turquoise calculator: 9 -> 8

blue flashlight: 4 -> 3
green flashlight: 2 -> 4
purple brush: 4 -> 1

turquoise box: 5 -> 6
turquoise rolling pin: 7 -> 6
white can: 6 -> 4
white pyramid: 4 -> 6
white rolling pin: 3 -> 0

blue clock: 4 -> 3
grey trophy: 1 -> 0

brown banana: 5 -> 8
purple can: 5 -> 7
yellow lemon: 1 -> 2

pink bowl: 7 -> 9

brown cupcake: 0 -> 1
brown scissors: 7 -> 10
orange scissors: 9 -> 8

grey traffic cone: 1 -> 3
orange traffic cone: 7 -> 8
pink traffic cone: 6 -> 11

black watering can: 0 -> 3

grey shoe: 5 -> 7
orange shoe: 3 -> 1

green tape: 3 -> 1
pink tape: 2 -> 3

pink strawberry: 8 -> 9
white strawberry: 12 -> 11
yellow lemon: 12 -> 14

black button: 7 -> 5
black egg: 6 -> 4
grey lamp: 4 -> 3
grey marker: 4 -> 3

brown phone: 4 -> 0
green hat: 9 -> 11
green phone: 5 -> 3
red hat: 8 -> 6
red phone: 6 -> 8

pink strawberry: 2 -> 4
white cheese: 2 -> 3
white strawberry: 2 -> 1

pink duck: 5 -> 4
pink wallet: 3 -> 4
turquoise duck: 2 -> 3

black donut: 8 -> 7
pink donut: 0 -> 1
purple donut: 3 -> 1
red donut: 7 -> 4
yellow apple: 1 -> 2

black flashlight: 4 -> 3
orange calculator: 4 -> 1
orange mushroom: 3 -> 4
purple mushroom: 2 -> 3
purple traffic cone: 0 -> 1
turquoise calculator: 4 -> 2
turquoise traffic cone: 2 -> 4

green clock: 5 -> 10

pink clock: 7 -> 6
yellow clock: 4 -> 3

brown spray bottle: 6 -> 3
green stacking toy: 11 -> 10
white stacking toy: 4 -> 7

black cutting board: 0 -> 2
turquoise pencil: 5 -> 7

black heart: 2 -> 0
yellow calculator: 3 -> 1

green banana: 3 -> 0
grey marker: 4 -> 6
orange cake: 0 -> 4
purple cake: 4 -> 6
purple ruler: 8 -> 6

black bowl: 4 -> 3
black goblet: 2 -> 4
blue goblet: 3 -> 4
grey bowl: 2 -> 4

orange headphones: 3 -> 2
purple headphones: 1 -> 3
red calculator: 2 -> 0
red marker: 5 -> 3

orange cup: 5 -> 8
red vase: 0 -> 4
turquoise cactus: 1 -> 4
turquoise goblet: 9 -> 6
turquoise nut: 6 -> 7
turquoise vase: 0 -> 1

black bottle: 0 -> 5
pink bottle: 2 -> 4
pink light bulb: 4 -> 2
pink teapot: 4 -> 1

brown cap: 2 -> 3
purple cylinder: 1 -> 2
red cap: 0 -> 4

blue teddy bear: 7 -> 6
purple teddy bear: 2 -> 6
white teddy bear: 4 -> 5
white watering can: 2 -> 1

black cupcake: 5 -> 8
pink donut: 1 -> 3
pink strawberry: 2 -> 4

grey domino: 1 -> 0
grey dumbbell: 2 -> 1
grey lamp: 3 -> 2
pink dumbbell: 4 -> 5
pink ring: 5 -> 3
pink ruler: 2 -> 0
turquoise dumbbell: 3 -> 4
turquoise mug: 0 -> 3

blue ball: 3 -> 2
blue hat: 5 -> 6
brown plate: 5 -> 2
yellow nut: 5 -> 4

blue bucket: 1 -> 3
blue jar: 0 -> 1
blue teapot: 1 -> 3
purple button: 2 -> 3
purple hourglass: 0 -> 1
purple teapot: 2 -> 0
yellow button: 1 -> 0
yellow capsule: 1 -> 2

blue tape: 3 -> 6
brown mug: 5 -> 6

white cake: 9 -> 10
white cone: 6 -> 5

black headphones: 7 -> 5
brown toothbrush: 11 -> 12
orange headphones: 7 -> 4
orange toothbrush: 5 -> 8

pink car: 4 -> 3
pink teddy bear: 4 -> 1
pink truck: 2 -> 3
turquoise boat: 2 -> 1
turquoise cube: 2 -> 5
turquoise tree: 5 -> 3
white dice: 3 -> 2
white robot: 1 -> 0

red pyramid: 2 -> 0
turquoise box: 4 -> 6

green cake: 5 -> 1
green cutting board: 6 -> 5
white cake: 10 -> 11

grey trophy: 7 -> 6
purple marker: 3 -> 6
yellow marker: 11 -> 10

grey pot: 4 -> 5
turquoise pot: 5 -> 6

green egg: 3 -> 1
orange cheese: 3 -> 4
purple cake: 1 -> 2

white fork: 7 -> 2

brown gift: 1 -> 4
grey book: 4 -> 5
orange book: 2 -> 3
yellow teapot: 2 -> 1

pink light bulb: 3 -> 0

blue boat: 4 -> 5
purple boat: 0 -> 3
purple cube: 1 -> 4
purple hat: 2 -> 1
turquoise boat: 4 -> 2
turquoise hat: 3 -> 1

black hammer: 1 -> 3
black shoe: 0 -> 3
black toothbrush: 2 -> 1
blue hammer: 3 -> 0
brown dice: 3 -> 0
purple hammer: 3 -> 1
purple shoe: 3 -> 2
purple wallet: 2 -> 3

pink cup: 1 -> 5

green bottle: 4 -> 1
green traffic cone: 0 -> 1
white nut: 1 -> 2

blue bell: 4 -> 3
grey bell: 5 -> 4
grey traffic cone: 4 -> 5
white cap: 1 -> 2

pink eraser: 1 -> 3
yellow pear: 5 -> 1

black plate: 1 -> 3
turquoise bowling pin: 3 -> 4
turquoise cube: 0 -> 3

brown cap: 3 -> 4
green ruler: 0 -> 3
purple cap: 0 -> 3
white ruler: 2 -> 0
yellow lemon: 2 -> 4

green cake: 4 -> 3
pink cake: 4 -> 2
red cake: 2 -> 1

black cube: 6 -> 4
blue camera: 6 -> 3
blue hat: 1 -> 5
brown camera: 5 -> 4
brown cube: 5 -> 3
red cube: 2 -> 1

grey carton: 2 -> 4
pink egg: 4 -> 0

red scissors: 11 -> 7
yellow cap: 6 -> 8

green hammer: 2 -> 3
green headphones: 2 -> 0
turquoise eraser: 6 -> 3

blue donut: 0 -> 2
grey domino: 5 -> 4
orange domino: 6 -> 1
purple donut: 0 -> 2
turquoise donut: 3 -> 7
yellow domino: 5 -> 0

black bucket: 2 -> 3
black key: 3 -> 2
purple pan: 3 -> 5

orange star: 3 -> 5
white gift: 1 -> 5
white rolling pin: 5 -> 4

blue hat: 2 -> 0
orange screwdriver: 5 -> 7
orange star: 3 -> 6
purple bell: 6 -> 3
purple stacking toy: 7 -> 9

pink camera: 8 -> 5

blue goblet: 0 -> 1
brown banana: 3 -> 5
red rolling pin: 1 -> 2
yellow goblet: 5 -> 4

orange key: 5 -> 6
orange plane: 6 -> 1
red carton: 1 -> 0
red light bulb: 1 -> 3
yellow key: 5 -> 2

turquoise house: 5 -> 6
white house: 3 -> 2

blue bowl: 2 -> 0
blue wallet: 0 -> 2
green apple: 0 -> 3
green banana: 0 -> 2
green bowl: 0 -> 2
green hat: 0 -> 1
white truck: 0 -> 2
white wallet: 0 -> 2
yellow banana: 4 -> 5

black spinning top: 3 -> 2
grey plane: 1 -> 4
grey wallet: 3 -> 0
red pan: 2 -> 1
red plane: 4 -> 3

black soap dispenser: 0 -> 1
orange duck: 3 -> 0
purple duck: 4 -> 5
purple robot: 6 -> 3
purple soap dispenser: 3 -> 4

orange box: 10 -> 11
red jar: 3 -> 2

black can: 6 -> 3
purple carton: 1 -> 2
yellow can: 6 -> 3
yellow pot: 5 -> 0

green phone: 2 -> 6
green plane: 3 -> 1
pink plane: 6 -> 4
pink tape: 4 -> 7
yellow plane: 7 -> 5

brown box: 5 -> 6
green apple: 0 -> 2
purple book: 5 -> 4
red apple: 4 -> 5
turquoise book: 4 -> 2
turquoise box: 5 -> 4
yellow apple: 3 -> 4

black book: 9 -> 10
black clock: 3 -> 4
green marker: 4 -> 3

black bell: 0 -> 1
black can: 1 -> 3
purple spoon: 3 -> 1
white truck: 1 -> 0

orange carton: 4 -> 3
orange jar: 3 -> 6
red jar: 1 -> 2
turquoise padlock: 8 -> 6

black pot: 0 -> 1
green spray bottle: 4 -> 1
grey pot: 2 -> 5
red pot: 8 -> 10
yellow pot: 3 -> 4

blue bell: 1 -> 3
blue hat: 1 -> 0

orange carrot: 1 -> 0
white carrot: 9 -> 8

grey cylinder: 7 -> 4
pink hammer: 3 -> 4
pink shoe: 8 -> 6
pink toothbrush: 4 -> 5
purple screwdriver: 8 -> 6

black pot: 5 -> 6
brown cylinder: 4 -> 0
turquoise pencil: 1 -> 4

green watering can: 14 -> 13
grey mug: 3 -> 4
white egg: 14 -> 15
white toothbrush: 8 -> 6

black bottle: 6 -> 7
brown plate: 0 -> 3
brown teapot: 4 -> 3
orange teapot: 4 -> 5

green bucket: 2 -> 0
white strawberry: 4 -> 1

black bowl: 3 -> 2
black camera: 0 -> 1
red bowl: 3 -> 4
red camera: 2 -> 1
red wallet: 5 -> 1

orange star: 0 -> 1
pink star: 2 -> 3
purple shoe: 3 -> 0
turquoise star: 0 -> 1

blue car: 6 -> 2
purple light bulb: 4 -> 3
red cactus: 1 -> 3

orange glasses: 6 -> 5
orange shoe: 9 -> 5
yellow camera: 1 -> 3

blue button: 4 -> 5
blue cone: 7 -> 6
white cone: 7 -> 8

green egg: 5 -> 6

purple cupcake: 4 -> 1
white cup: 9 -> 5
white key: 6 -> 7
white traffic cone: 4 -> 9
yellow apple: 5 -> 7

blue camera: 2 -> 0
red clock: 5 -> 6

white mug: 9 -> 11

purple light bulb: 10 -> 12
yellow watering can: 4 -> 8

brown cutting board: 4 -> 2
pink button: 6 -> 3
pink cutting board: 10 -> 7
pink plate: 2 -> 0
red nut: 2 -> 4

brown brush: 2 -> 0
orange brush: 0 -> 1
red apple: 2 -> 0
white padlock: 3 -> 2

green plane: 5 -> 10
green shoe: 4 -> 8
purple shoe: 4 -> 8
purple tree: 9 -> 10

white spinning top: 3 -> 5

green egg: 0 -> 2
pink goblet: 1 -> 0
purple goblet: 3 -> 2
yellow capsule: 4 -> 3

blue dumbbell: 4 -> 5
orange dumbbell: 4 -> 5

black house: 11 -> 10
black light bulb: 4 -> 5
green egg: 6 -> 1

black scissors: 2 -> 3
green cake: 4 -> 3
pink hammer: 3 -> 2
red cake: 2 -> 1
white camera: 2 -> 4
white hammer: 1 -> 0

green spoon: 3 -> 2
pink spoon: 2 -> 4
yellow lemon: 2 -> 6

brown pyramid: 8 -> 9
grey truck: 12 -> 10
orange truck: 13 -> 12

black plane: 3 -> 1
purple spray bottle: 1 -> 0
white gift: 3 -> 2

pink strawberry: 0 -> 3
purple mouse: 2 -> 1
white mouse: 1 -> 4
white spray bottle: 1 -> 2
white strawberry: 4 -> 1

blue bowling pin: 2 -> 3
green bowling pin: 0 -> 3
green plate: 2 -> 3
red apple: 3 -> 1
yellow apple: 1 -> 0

......

### Prompt
Give only the lines from the one holding "orange star: 0 -> 1" through the one holding "blue dumbbell: 4 -> 5", each restated exactly as it appears above.

### Solution for this task
orange star: 0 -> 1
pink star: 2 -> 3
purple shoe: 3 -> 0
turquoise star: 0 -> 1

blue car: 6 -> 2
purple light bulb: 4 -> 3
red cactus: 1 -> 3

orange glasses: 6 -> 5
orange shoe: 9 -> 5
yellow camera: 1 -> 3

blue button: 4 -> 5
blue cone: 7 -> 6
white cone: 7 -> 8

green egg: 5 -> 6

purple cupcake: 4 -> 1
white cup: 9 -> 5
white key: 6 -> 7
white traffic cone: 4 -> 9
yellow apple: 5 -> 7

blue camera: 2 -> 0
red clock: 5 -> 6

white mug: 9 -> 11

purple light bulb: 10 -> 12
yellow watering can: 4 -> 8

brown cutting board: 4 -> 2
pink button: 6 -> 3
pink cutting board: 10 -> 7
pink plate: 2 -> 0
red nut: 2 -> 4

brown brush: 2 -> 0
orange brush: 0 -> 1
red apple: 2 -> 0
white padlock: 3 -> 2

green plane: 5 -> 10
green shoe: 4 -> 8
purple shoe: 4 -> 8
purple tree: 9 -> 10

white spinning top: 3 -> 5

green egg: 0 -> 2
pink goblet: 1 -> 0
purple goblet: 3 -> 2
yellow capsule: 4 -> 3

blue dumbbell: 4 -> 5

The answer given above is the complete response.